• TASK MATERIAL:
+---+
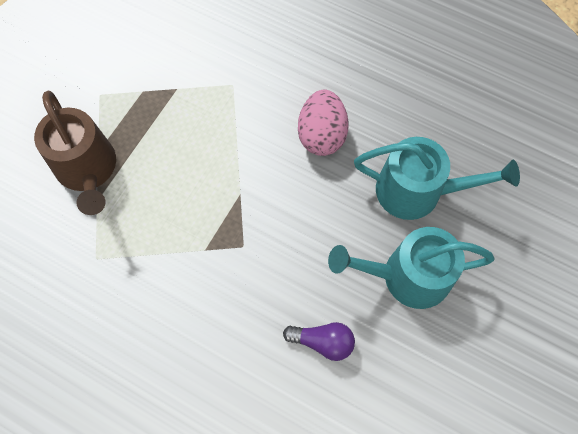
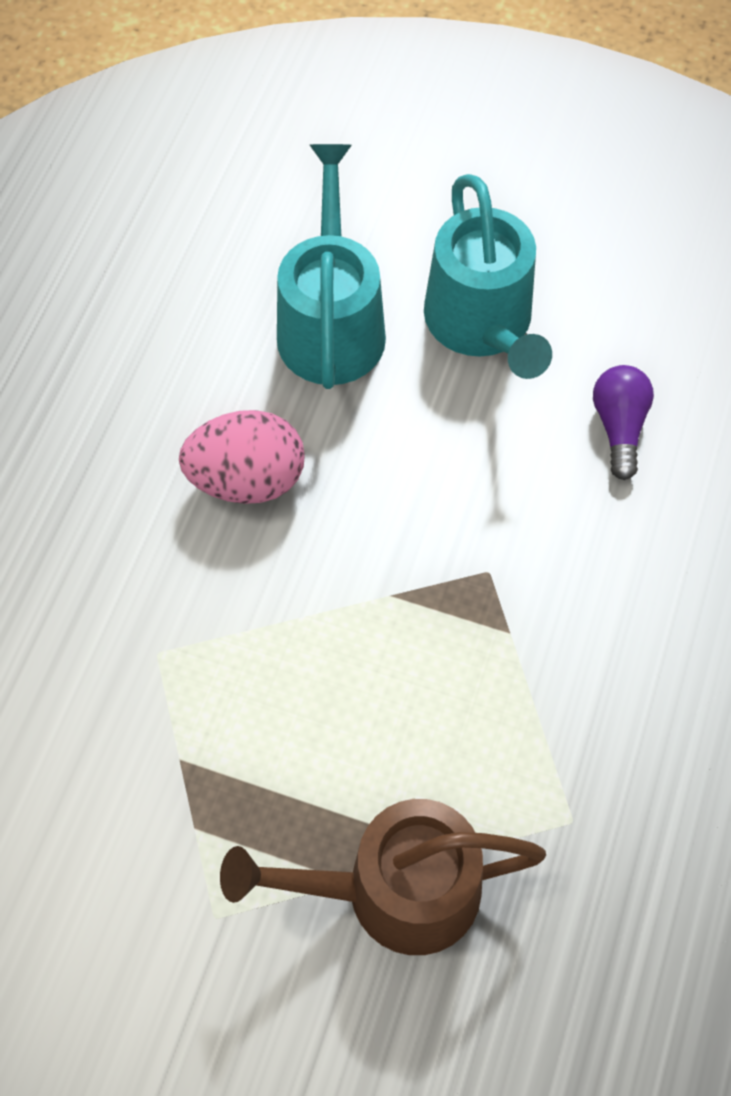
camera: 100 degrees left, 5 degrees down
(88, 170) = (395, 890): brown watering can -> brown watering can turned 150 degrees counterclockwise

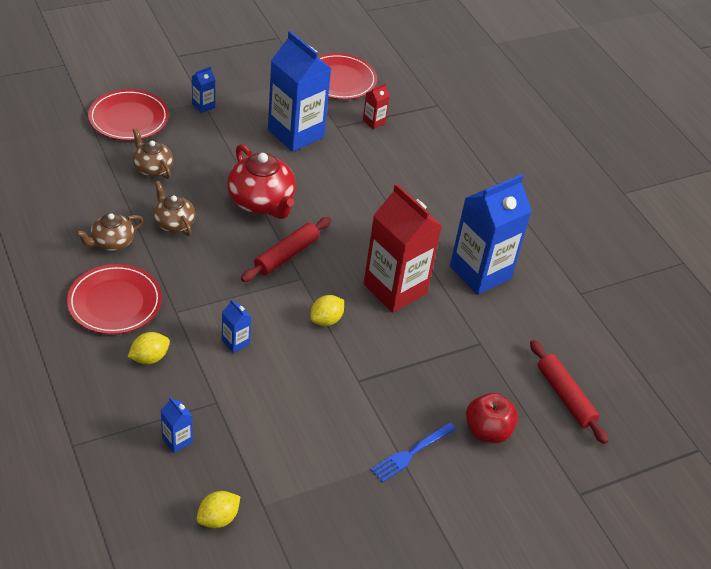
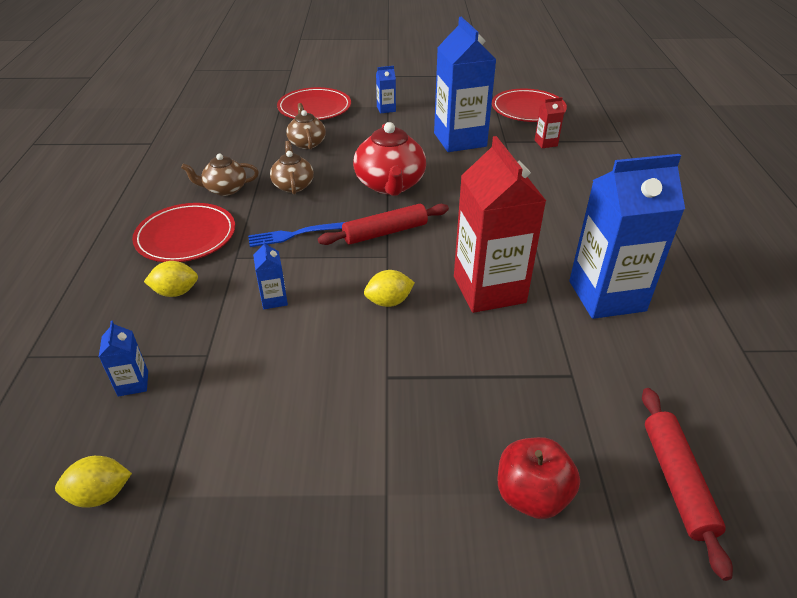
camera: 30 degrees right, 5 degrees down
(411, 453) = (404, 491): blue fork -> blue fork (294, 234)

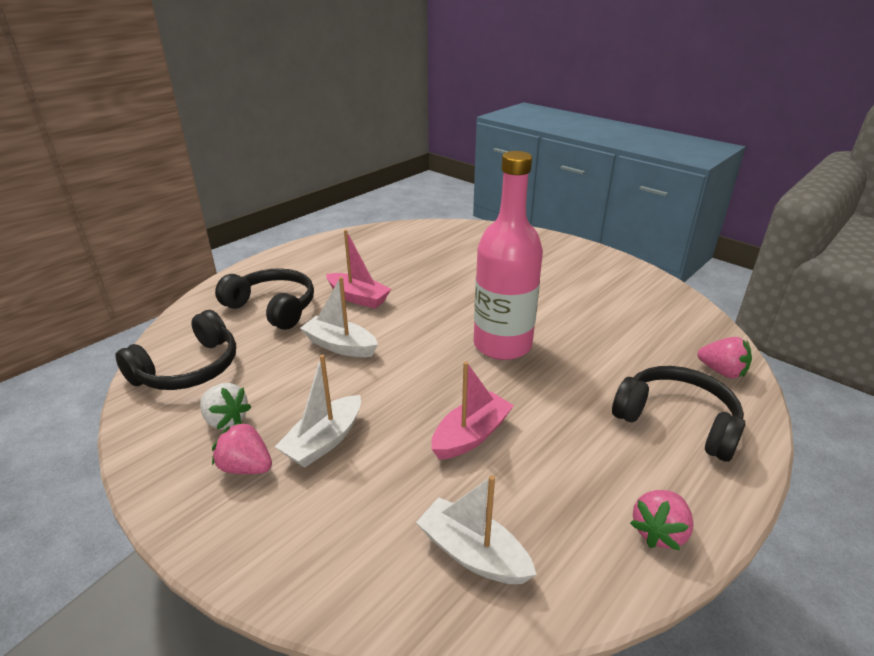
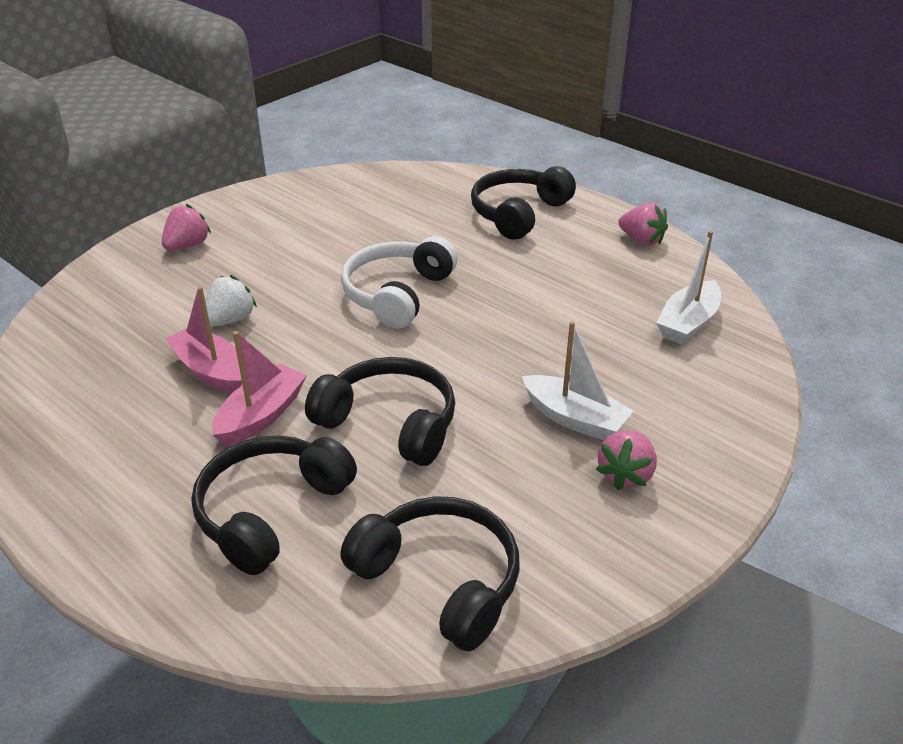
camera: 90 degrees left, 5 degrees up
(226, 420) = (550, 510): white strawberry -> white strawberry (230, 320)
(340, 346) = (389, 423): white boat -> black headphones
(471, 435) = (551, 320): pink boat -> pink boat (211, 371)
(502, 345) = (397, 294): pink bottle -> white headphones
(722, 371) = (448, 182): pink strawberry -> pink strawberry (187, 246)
+---+
• PROBLEM STATEMENT:
What you return from the records above should be exactly everything from the line with "(88, 170) = (395, 890): brown" down to the line with "(502, 345) = (397, 294): pink", both kept, and no pictures.

• SOLUTION FOR THIS EXERCISE:
(88, 170) = (395, 890): brown watering can -> brown watering can turned 150 degrees counterclockwise

camera: 30 degrees right, 5 degrees down
(411, 453) = (404, 491): blue fork -> blue fork (294, 234)

camera: 90 degrees left, 5 degrees up
(226, 420) = (550, 510): white strawberry -> white strawberry (230, 320)
(340, 346) = (389, 423): white boat -> black headphones
(471, 435) = (551, 320): pink boat -> pink boat (211, 371)
(502, 345) = (397, 294): pink bottle -> white headphones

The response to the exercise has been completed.